### TO DO
Repeat the entries exactly but omit the pictures.

[Before and after coordinates]
>>
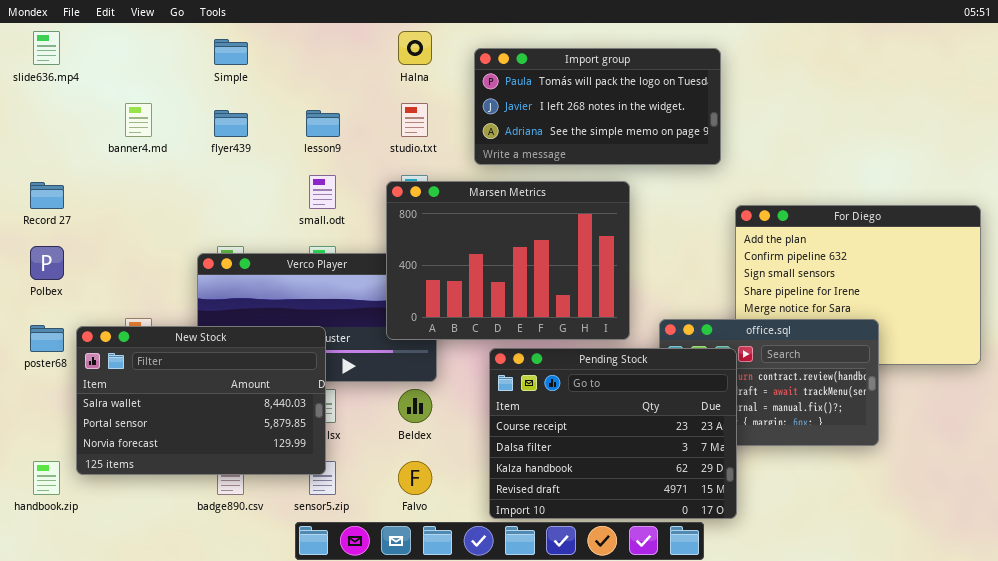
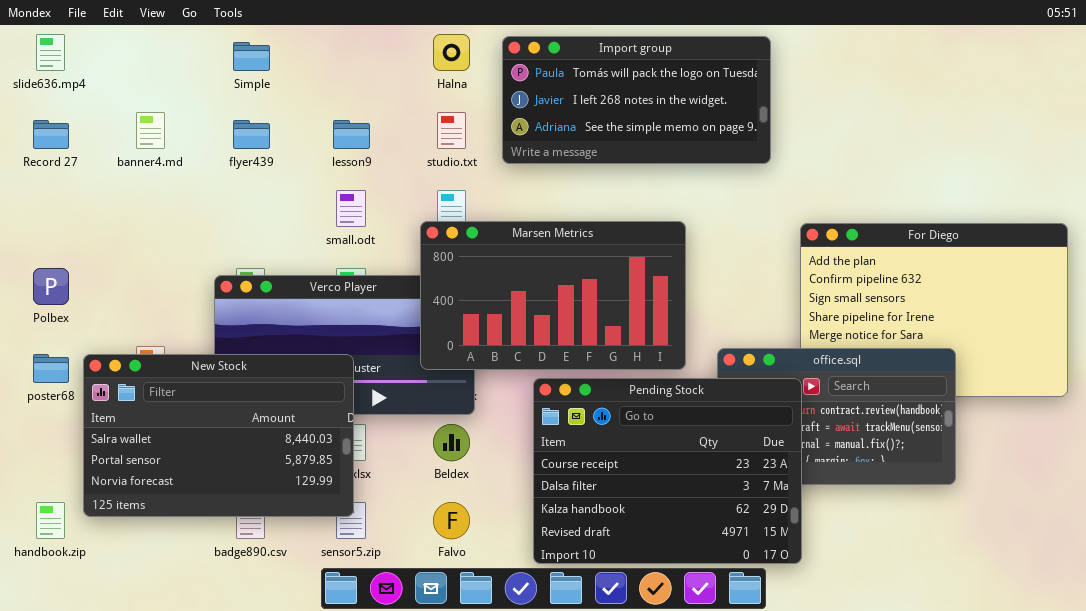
Import group: [474,48,721,165] -> [502,36,771,164], moved
Marsen Metrics: [386,181,630,340] -> [420,221,686,370], resized
Record 27: [30,182,64,209] -> [33,120,69,149], moved

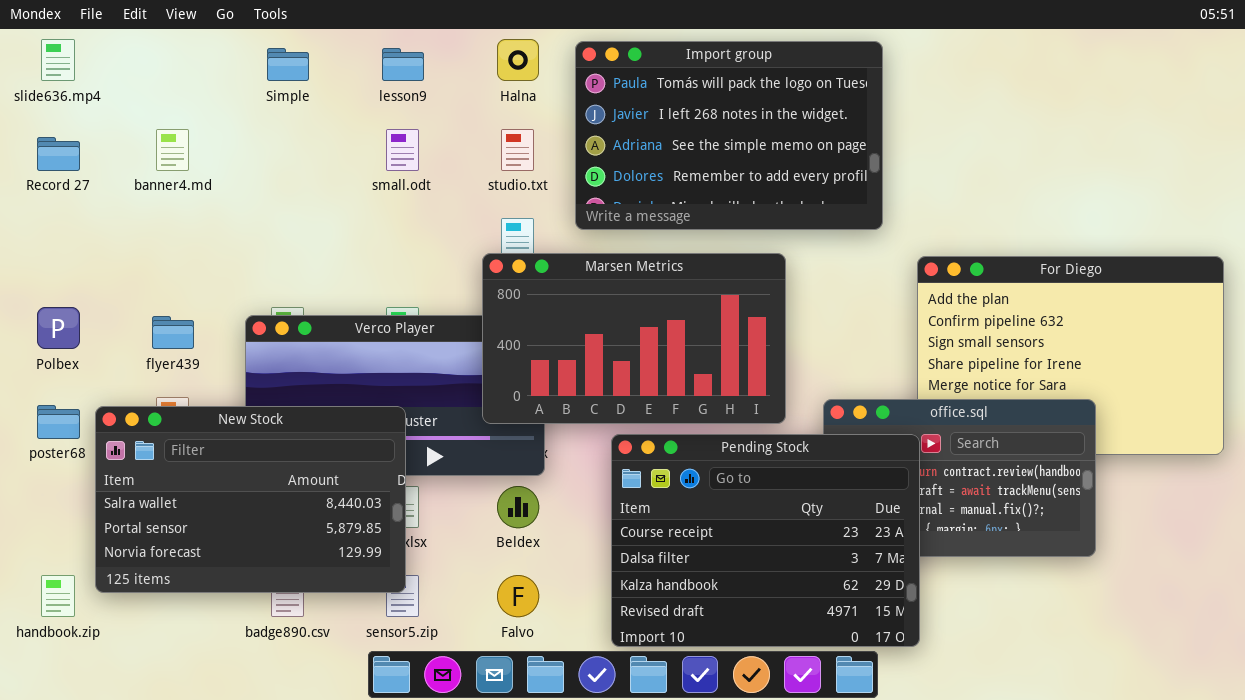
Import group: [502,36,771,164] -> [575,41,883,230], resized
flyer439: [233,120,270,149] -> [152,316,194,349], moved
lesson9: [333,120,370,149] -> [382,48,424,81], moved
small.odt: [336,190,366,227] -> [386,129,419,171], moved

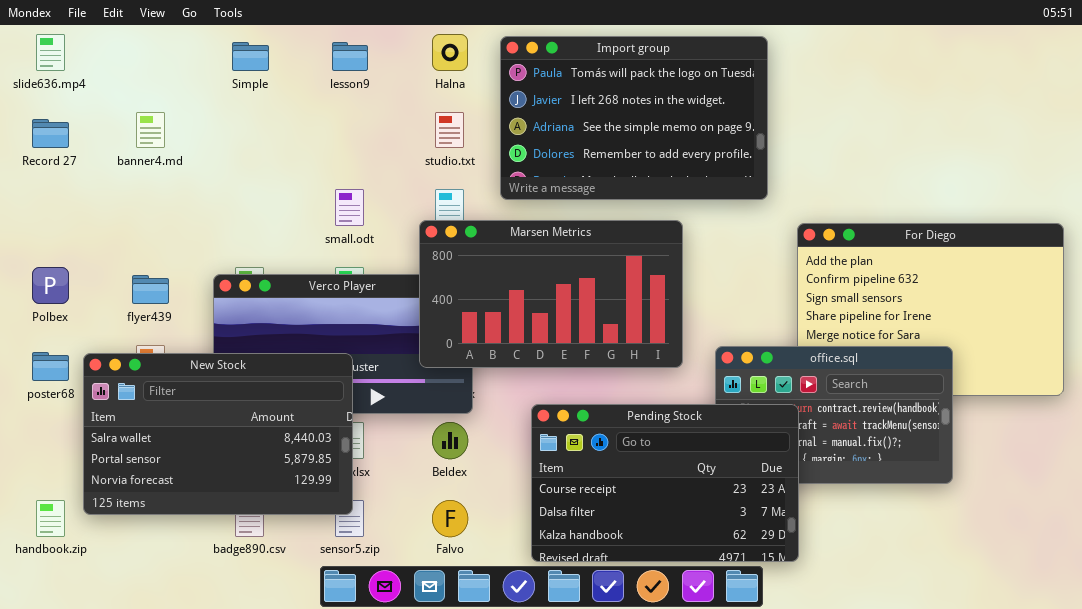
small.odt: [386,129,419,171] -> [335,189,364,226], moved
Pending Stock: [611,434,920,647] -> [531,404,799,562], resized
<<
### FINISHED EXERCISE
Import group: [474,48,721,165] -> [502,36,771,164], moved
Marsen Metrics: [386,181,630,340] -> [420,221,686,370], resized
Record 27: [30,182,64,209] -> [33,120,69,149], moved

Import group: [502,36,771,164] -> [575,41,883,230], resized
flyer439: [233,120,270,149] -> [152,316,194,349], moved
lesson9: [333,120,370,149] -> [382,48,424,81], moved
small.odt: [336,190,366,227] -> [386,129,419,171], moved

small.odt: [386,129,419,171] -> [335,189,364,226], moved
Pending Stock: [611,434,920,647] -> [531,404,799,562], resized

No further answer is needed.